Restate all of the records below exactly. Do not carry over any image.

*** Opening of Given data ***

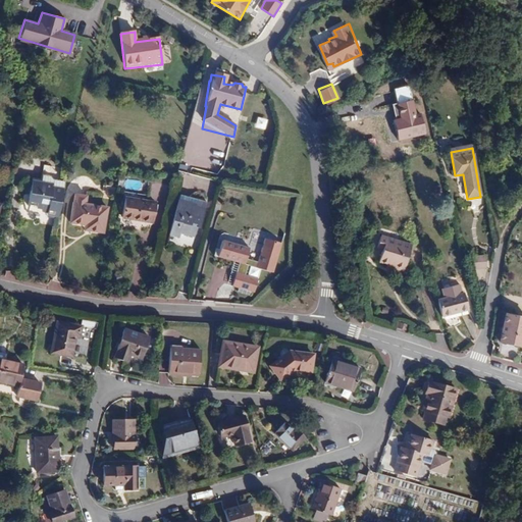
[(58,215),(62,189),(52,187),(52,185),(32,181),(28,205),(48,208),(48,213),(58,215)]
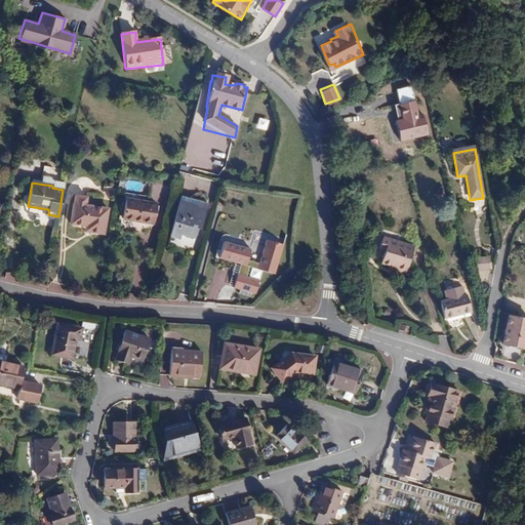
[(76,194),(74,203),(73,203),(70,223),(91,227),(91,231),(104,233),(107,208),(85,205),(87,196),(76,194)]
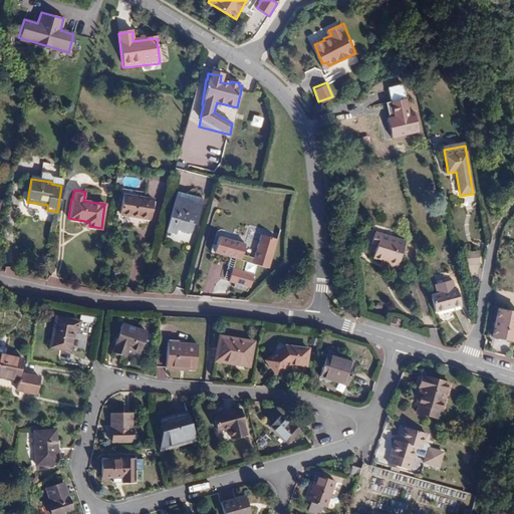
[(153,200),(122,196),(119,215),(150,219),(153,200)]
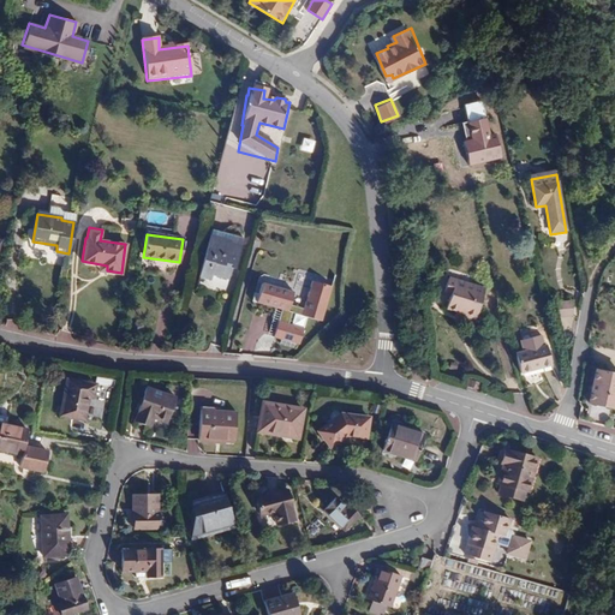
[(230,276),(231,268),(236,269),(242,248),(231,244),(231,240),(210,236),(199,275),(210,279),(213,273),(230,276)]
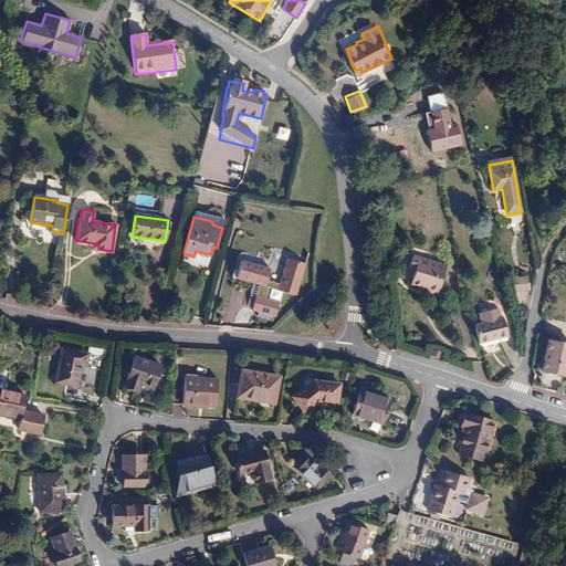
[(409,269),(415,271),(410,283),(427,287),(426,292),(437,295),(446,265),(412,257),(409,269)]
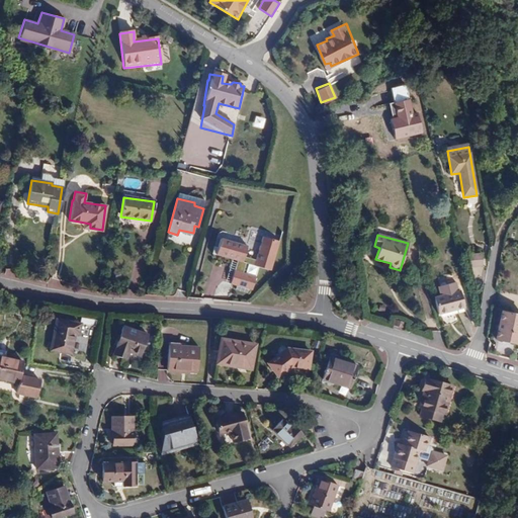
[(280,240),(263,236),(256,265),(273,269),(280,240)]
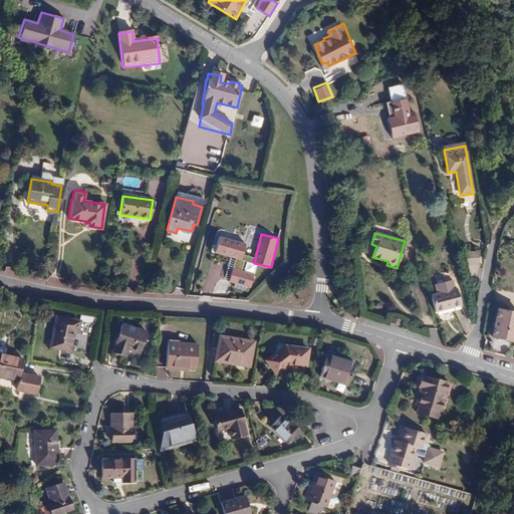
[(247,242),(220,236),(216,254),(243,260),(247,242)]
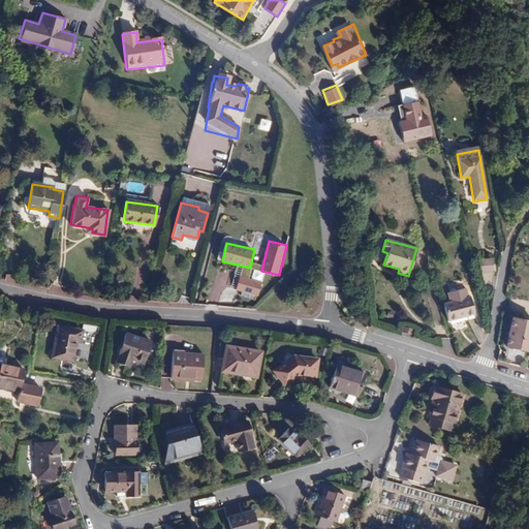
[(492,258),(477,258),(477,272),(492,272),(492,258)]
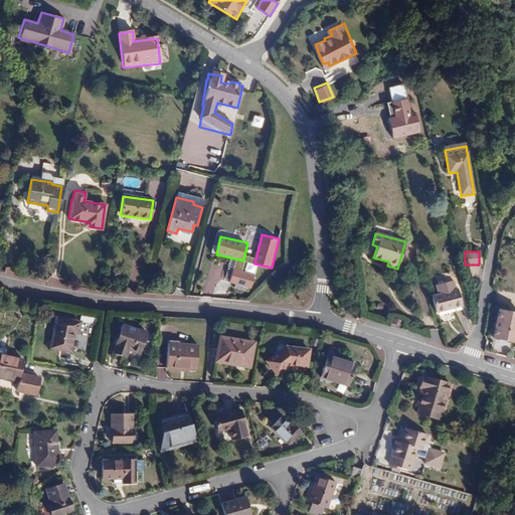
[(255,275),(234,270),(231,284),(252,289),(255,275)]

*** Close of Given data ***

# Exercise answer
[(58,215),(62,189),(52,187),(52,185),(32,181),(28,205),(48,208),(48,213),(58,215)]
[(76,194),(74,203),(73,203),(70,223),(91,227),(91,231),(104,233),(107,208),(85,205),(87,196),(76,194)]
[(153,200),(122,196),(119,215),(150,219),(153,200)]
[(230,276),(231,268),(236,269),(242,248),(231,244),(231,240),(210,236),(199,275),(210,279),(213,273),(230,276)]
[(409,269),(415,271),(410,283),(427,287),(426,292),(437,295),(446,265),(412,257),(409,269)]
[(280,240),(263,236),(256,265),(273,269),(280,240)]
[(247,242),(220,236),(216,254),(243,260),(247,242)]
[(492,258),(477,258),(477,272),(492,272),(492,258)]
[(255,275),(234,270),(231,284),(252,289),(255,275)]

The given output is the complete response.